■ **Exercise description**
Output all of the data exactly, keeping any images out of the copy.

═════ Records to process

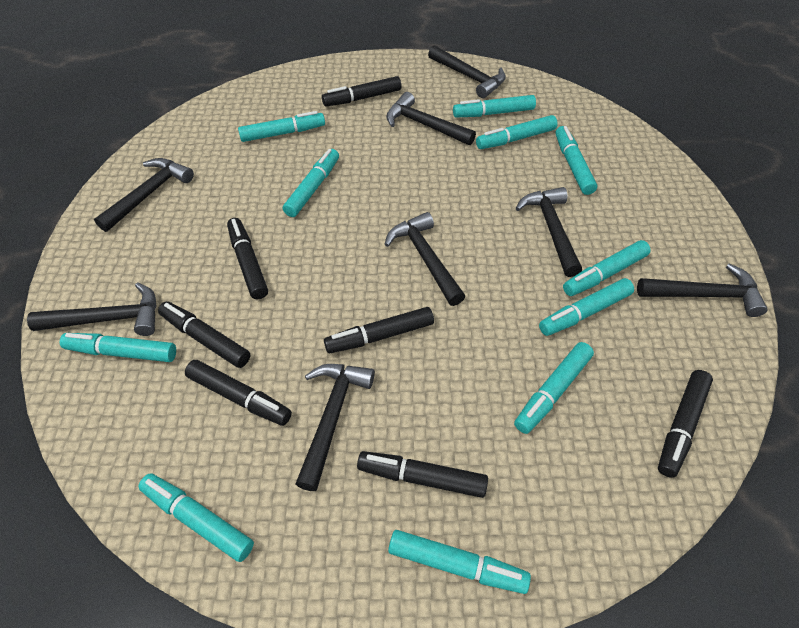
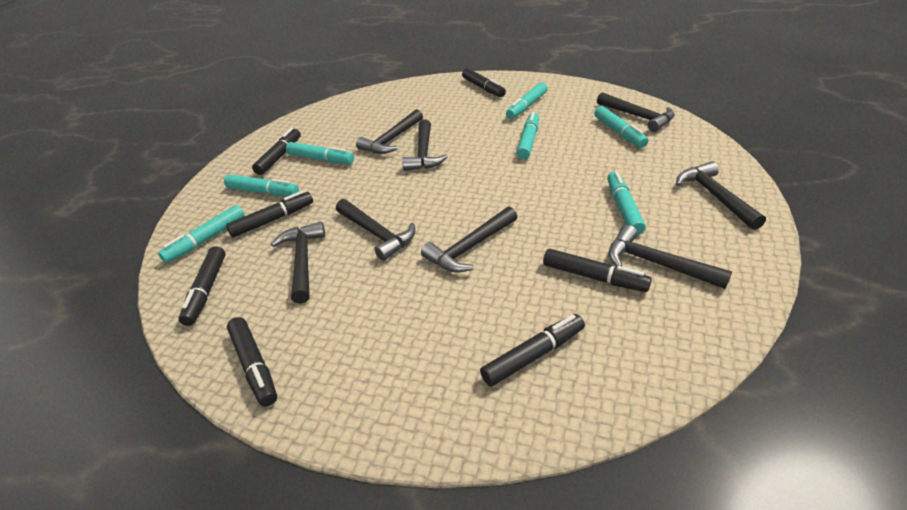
turquoise marker: [60,333,176,362] [138,473,254,562] [238,111,325,142] [283,149,339,217] [388,530,531,594] [453,95,536,118] [476,115,558,149] [514,342,594,434] [539,278,634,336] [555,126,597,195] [563,240,651,296] = 11 -> [158,205,244,263] [224,175,299,196] [286,142,354,164] [506,82,548,119] [517,112,539,159] [594,106,649,148] [607,171,646,235] = 7

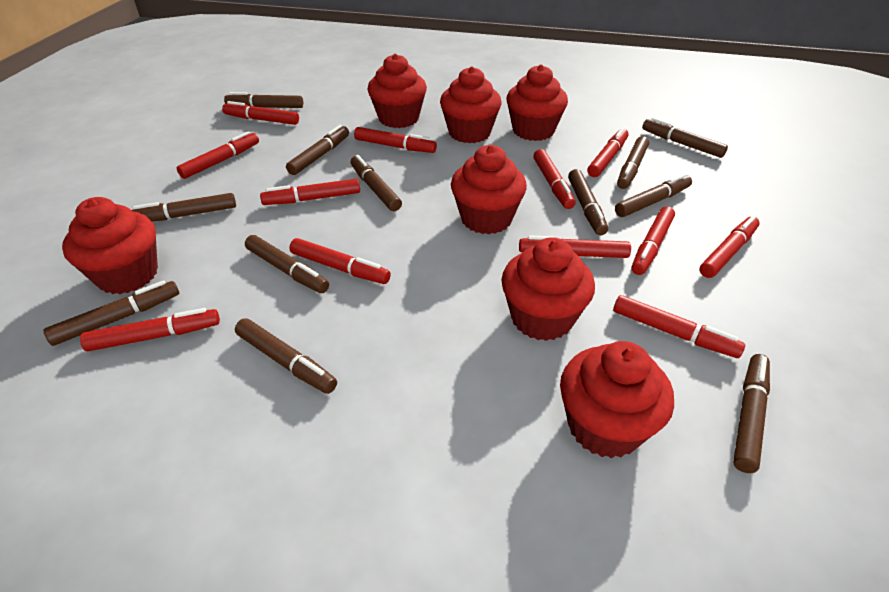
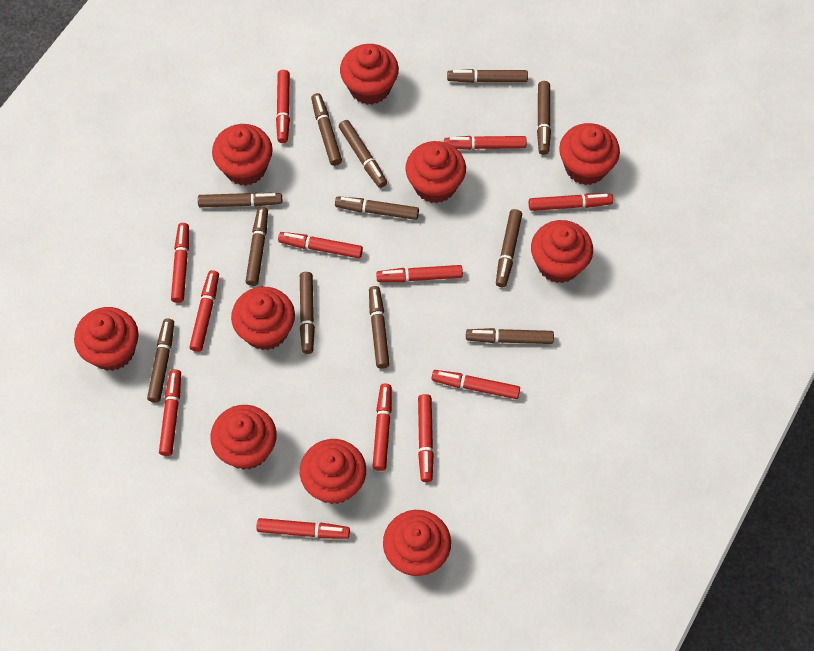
red cupcake: [62,197,158,294] [367,54,427,128] [440,66,502,143] [451,145,527,234] [501,237,595,341] [506,64,568,141] [560,341,674,458] = 7 -> [74,307,139,371] [210,405,277,470] [212,124,273,186] [231,287,295,350] [300,439,366,504] [340,44,399,105] [383,510,451,576] [405,141,466,203] [531,220,593,283] [559,123,620,185] = 10

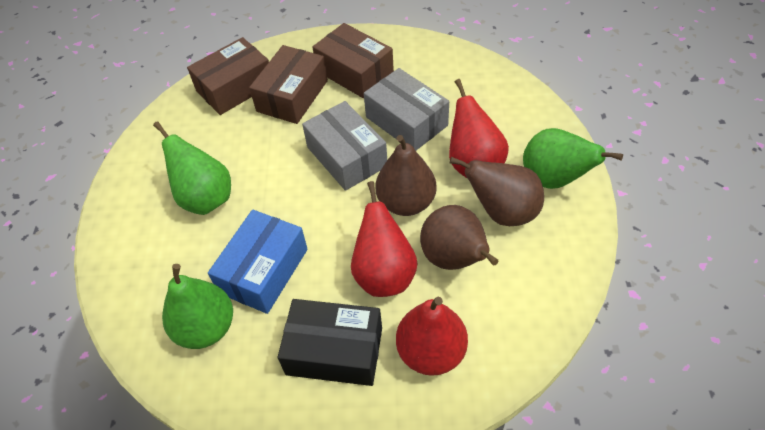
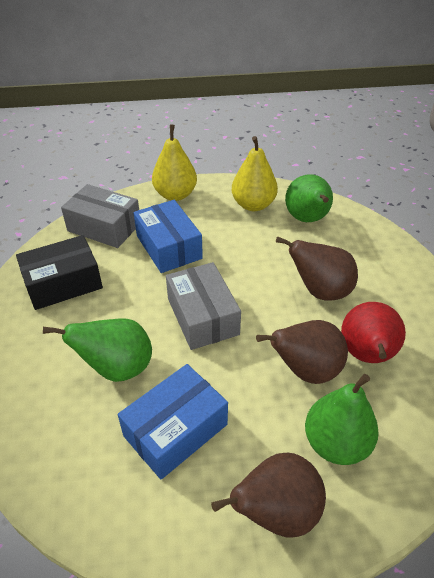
blue box: [208,210,308,314] = 1 -> [118,364,228,480] [133,200,203,273] = 2
brown box: [187,37,269,115] [249,45,328,124] [313,23,394,98] = 3 -> none = 0
red pear: [351,181,418,297] [396,297,468,376] [449,79,509,178] = 3 -> [341,302,406,363] = 1
yellow pear: none = 0 -> [152,125,197,201] [232,136,278,211] = 2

══════════

■ **Result of the task**
turquoise marker: [60,333,176,362] [138,473,254,562] [238,111,325,142] [283,149,339,217] [388,530,531,594] [453,95,536,118] [476,115,558,149] [514,342,594,434] [539,278,634,336] [555,126,597,195] [563,240,651,296] = 11 -> [158,205,244,263] [224,175,299,196] [286,142,354,164] [506,82,548,119] [517,112,539,159] [594,106,649,148] [607,171,646,235] = 7

red cupcake: [62,197,158,294] [367,54,427,128] [440,66,502,143] [451,145,527,234] [501,237,595,341] [506,64,568,141] [560,341,674,458] = 7 -> [74,307,139,371] [210,405,277,470] [212,124,273,186] [231,287,295,350] [300,439,366,504] [340,44,399,105] [383,510,451,576] [405,141,466,203] [531,220,593,283] [559,123,620,185] = 10

blue box: [208,210,308,314] = 1 -> [118,364,228,480] [133,200,203,273] = 2
brown box: [187,37,269,115] [249,45,328,124] [313,23,394,98] = 3 -> none = 0
red pear: [351,181,418,297] [396,297,468,376] [449,79,509,178] = 3 -> [341,302,406,363] = 1
yellow pear: none = 0 -> [152,125,197,201] [232,136,278,211] = 2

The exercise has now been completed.